### EXERCISE DETAILS
Your answer should hold exactly the lines from the one with "pink lamp [282,143,374,288]" through the final line of the data below, reproduced as written.

### DATA PROVIDED
++++++++
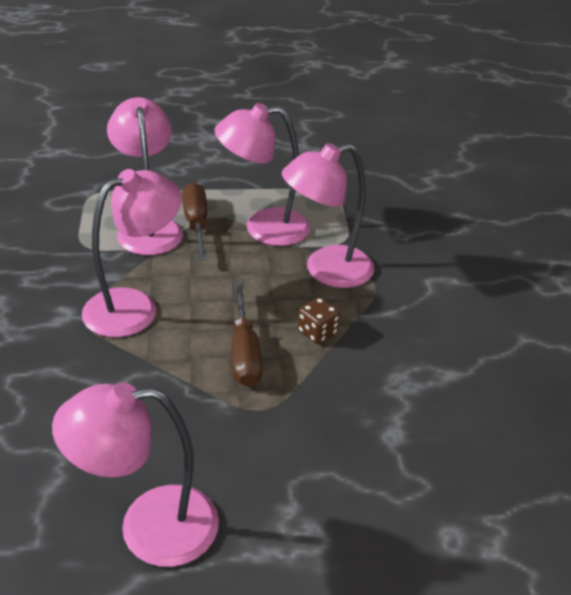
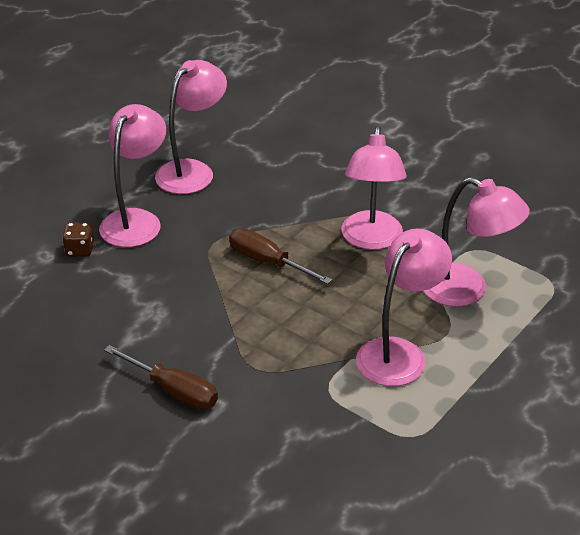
camera: 135 degrees right, 0 degrees up
brown screwdriver [182,182,207,260] -> brown screwdriver moved to [104,345,218,410]
pink lamp [282,143,374,288] -> pink lamp moved to [99,104,166,247]
brown dice [298,297,340,344] -> brown dice moved to [62,222,94,256]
++++++++
### SOLUTION TO THIS EXERCISE
pink lamp [282,143,374,288] -> pink lamp moved to [99,104,166,247]
brown dice [298,297,340,344] -> brown dice moved to [62,222,94,256]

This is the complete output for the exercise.